EXERCISE DIRECTIONS
Recast the stretch from the start of the records through the line that contains "Eduardo Soro [88, 172]", both ends included, as a Markdown table with the columns Row and Text. Give each line its own numbered row, skip blank lines, and leave the pictures out of the answer.

EXCERPTED DATA
--- BEGIN ---

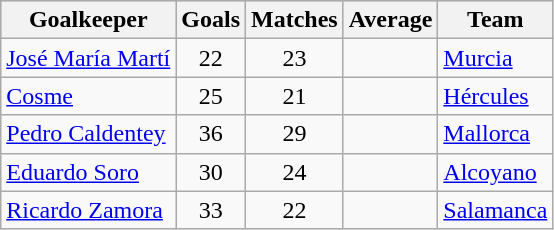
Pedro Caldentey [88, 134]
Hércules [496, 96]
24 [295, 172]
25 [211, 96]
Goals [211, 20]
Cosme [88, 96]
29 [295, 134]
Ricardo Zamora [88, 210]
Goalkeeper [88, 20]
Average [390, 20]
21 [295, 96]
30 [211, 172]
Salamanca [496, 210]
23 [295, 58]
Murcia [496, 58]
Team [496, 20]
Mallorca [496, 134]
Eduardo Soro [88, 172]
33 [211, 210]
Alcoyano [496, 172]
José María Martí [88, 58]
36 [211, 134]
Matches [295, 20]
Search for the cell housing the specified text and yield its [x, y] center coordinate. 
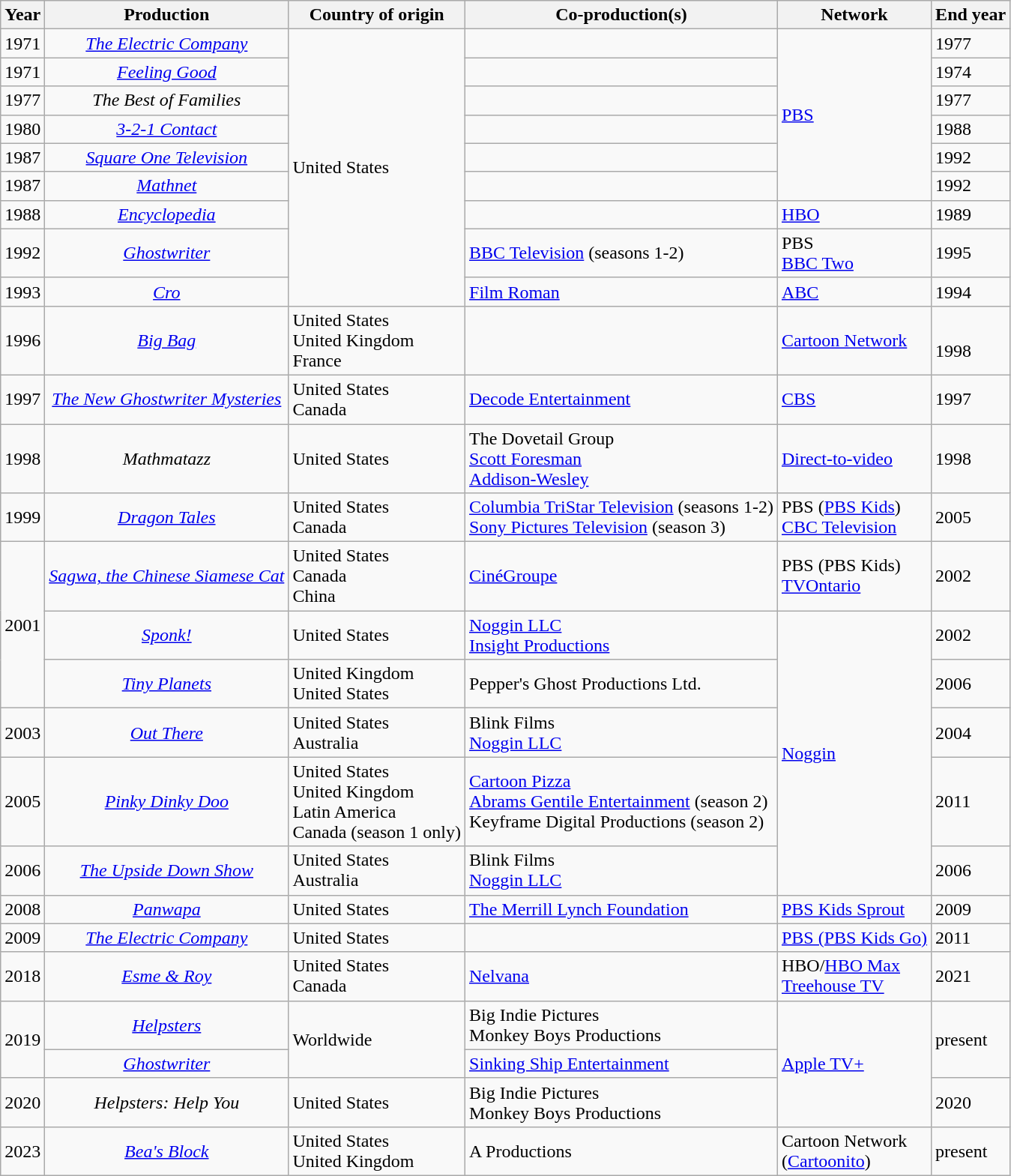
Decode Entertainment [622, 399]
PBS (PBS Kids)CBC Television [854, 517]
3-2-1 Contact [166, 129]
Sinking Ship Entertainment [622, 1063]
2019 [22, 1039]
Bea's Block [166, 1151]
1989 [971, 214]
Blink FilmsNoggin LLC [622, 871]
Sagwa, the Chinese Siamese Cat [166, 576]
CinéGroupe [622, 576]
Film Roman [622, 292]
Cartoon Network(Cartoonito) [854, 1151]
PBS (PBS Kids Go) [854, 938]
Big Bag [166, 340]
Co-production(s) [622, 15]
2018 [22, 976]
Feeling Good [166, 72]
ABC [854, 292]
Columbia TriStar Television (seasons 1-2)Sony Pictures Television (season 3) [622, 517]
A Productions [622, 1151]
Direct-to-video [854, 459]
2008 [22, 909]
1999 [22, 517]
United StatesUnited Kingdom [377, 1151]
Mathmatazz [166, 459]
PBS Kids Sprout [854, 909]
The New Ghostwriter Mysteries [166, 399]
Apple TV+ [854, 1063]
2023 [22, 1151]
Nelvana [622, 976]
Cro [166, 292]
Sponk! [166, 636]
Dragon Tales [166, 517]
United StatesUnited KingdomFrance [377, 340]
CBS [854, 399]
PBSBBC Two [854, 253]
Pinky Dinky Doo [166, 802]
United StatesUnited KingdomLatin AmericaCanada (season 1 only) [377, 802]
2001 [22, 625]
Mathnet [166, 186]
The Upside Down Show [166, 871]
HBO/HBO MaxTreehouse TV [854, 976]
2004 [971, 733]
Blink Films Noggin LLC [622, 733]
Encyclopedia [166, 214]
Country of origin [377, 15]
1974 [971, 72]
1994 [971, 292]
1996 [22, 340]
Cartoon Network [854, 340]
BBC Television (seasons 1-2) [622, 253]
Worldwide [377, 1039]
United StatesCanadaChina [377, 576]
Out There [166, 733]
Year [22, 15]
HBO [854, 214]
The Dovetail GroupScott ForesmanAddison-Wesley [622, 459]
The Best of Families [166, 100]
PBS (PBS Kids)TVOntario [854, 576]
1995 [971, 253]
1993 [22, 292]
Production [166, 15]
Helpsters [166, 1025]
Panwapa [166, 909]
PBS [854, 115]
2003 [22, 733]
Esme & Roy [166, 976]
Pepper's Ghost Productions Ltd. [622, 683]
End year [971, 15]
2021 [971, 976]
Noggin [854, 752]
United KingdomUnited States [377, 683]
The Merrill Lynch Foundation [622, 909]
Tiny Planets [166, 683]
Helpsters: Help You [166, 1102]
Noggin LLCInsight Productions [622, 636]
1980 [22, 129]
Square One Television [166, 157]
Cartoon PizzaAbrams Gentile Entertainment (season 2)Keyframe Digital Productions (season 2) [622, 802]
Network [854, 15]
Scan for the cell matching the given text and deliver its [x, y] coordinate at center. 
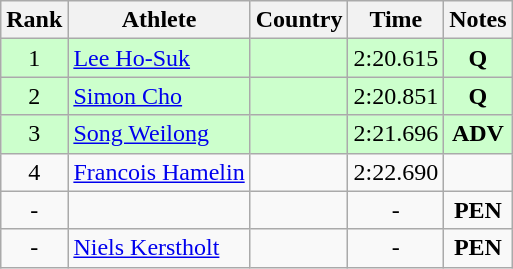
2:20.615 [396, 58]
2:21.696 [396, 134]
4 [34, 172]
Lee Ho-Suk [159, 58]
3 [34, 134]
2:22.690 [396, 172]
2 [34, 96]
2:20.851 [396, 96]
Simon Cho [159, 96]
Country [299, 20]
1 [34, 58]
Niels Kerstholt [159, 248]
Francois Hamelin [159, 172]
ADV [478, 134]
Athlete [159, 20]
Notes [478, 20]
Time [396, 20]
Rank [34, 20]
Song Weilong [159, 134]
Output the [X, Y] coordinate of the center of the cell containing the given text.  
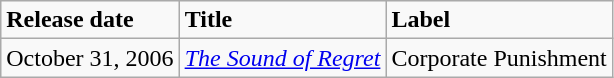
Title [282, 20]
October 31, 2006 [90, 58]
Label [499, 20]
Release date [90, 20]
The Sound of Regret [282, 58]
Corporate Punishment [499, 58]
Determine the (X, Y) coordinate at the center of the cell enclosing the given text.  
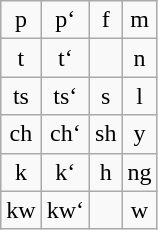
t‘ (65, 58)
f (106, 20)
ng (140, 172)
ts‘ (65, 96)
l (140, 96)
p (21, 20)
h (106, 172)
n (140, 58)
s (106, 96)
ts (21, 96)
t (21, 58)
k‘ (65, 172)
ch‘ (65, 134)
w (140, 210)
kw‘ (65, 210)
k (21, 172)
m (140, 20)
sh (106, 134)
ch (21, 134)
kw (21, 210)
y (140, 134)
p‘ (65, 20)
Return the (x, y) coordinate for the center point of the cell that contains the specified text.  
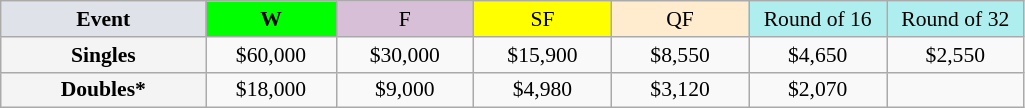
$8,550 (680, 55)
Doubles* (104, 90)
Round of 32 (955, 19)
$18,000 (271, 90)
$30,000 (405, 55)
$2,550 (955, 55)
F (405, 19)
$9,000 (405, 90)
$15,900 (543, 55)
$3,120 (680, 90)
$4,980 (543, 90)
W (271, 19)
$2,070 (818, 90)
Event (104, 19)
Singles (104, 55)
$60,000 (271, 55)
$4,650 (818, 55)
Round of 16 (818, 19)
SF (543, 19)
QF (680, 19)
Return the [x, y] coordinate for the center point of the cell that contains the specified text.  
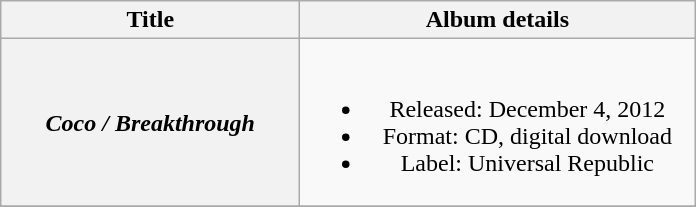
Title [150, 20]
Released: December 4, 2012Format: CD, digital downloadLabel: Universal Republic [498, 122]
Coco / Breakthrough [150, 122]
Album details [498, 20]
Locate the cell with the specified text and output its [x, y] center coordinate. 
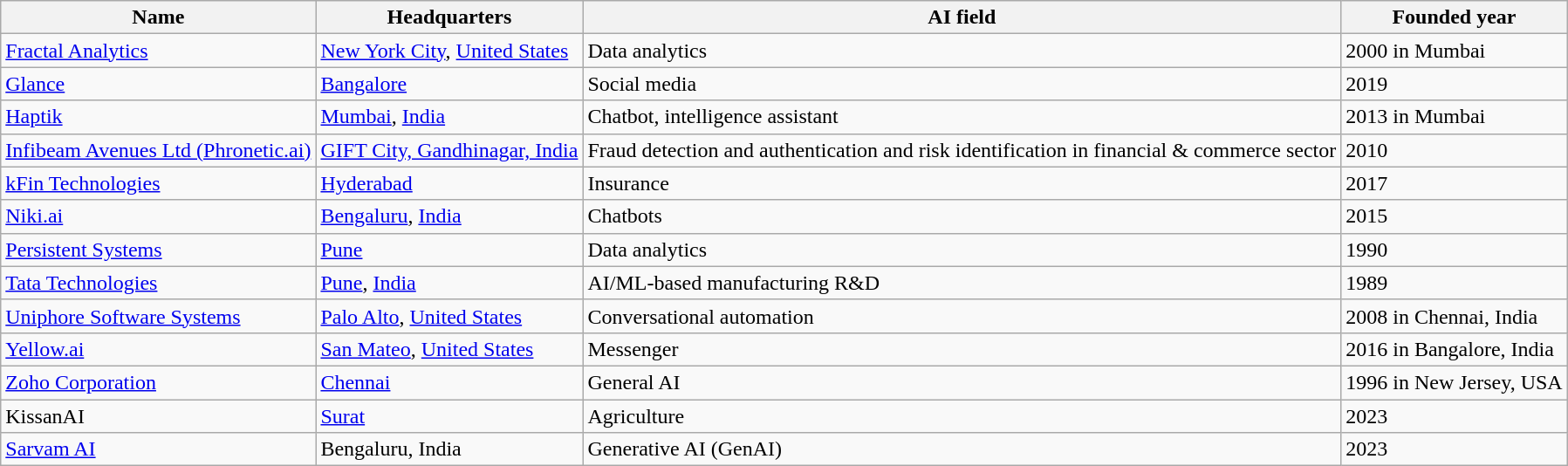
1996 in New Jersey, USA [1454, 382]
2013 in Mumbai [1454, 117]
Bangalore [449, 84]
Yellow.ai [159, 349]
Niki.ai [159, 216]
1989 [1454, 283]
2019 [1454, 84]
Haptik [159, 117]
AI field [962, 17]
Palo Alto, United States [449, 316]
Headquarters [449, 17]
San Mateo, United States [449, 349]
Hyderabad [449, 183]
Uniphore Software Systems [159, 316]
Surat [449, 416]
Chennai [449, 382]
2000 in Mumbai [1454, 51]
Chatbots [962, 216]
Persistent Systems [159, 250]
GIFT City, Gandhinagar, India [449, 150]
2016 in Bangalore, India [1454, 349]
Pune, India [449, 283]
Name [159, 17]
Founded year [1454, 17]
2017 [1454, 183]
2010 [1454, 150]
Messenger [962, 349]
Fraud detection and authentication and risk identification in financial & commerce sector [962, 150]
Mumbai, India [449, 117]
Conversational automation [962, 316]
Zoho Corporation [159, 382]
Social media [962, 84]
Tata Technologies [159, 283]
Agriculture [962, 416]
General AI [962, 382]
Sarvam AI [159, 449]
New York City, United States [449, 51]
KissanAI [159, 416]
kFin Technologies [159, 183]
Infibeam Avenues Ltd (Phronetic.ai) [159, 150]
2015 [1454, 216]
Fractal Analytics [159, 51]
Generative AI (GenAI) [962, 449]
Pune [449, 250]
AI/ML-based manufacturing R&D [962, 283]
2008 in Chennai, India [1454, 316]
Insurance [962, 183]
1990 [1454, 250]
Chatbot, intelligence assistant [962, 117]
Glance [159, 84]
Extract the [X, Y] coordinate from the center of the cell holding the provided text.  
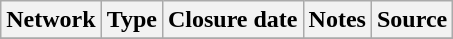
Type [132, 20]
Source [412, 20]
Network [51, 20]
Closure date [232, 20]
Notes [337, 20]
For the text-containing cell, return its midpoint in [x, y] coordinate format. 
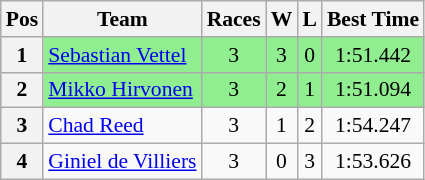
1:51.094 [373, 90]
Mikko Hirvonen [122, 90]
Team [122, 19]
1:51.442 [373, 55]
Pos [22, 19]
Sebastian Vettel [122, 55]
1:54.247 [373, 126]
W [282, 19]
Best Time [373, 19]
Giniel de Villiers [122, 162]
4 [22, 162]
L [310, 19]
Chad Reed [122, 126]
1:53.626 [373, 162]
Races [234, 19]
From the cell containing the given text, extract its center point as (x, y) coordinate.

--- END ---

EXPECTED OUTPUT
| Row | Text |
|---|---|
| 1 | Pedro Caldentey [88, 134] |
| 2 | Hércules [496, 96] |
| 3 | 24 [295, 172] |
| 4 | 25 [211, 96] |
| 5 | Goals [211, 20] |
| 6 | Cosme [88, 96] |
| 7 | 29 [295, 134] |
| 8 | Ricardo Zamora [88, 210] |
| 9 | Goalkeeper [88, 20] |
| 10 | Average [390, 20] |
| 11 | 21 [295, 96] |
| 12 | 30 [211, 172] |
| 13 | Salamanca [496, 210] |
| 14 | 23 [295, 58] |
| 15 | Murcia [496, 58] |
| 16 | Team [496, 20] |
| 17 | Mallorca [496, 134] |
| 18 | Eduardo Soro [88, 172] |